■ TASK DIRECTIONS ■
From the records below, copy each line that has the word "right" in it.

■ INFORMATION ■
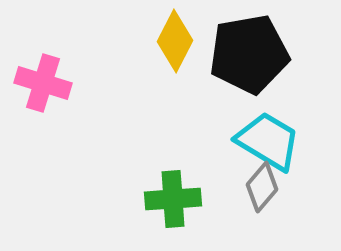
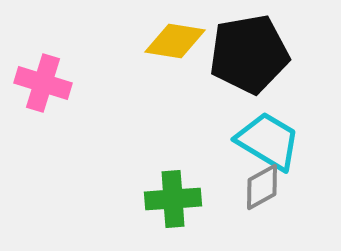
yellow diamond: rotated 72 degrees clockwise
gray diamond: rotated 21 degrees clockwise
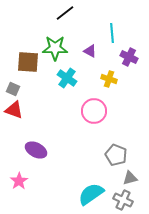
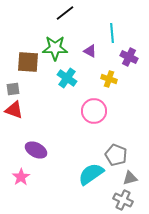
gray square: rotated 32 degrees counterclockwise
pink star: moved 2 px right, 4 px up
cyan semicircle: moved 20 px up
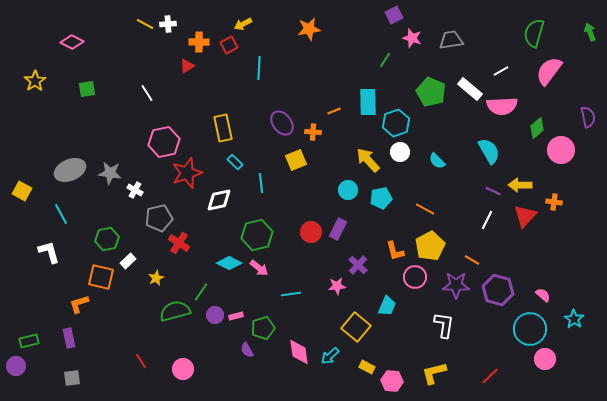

==

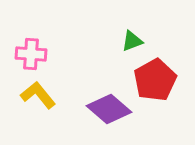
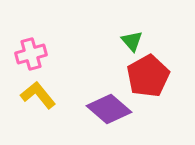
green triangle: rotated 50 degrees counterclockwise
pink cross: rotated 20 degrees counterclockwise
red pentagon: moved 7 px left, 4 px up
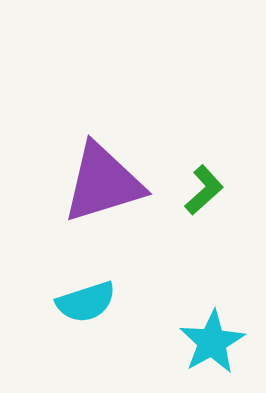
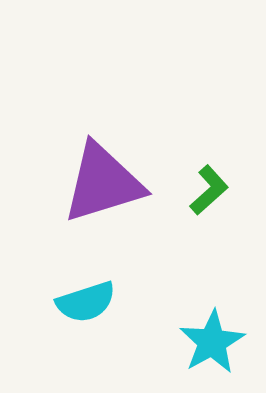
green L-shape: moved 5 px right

■ RESPONSE BELOW ■
pink star: moved 2 px right, 4 px up
green L-shape: moved 5 px right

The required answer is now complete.